WHAT IS BEING ASKED → Write out exactly the lines from the one containing "(129, 373) = (744, 389): black" through the last line of the records below, including both.

-------------------------

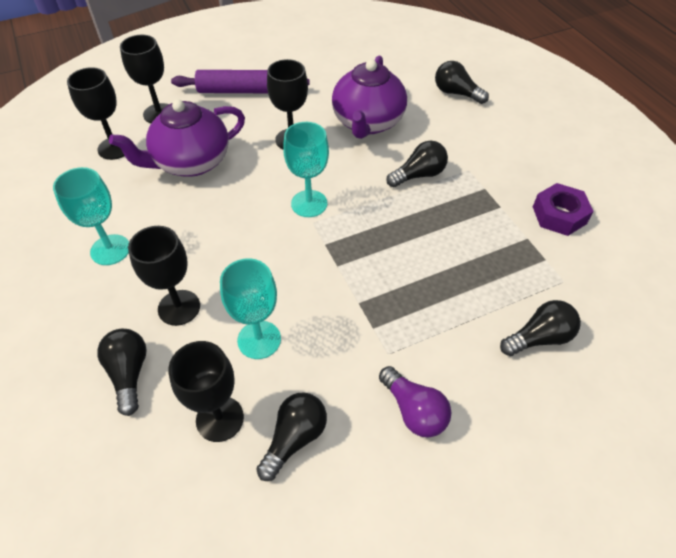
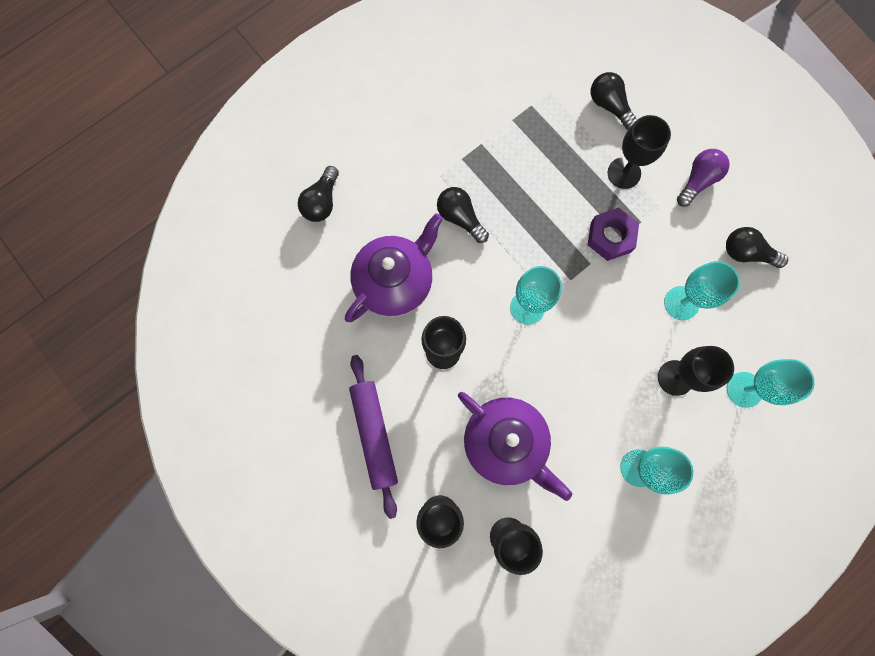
camera: 105 degrees left, 25 degrees up
(129, 373) = (744, 389): black light bulb -> turquoise goblet
(220, 419) = (752, 308): black goblet -> black goblet (624, 173)
(367, 122) = (395, 281): purple teapot -> purple teapot turned 45 degrees counterclockwise
(559, 215) = (477, 97): purple nut -> purple nut (610, 237)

-------------------------

REPLY TO THE EXERCISE →
(129, 373) = (744, 389): black light bulb -> turquoise goblet
(220, 419) = (752, 308): black goblet -> black goblet (624, 173)
(367, 122) = (395, 281): purple teapot -> purple teapot turned 45 degrees counterclockwise
(559, 215) = (477, 97): purple nut -> purple nut (610, 237)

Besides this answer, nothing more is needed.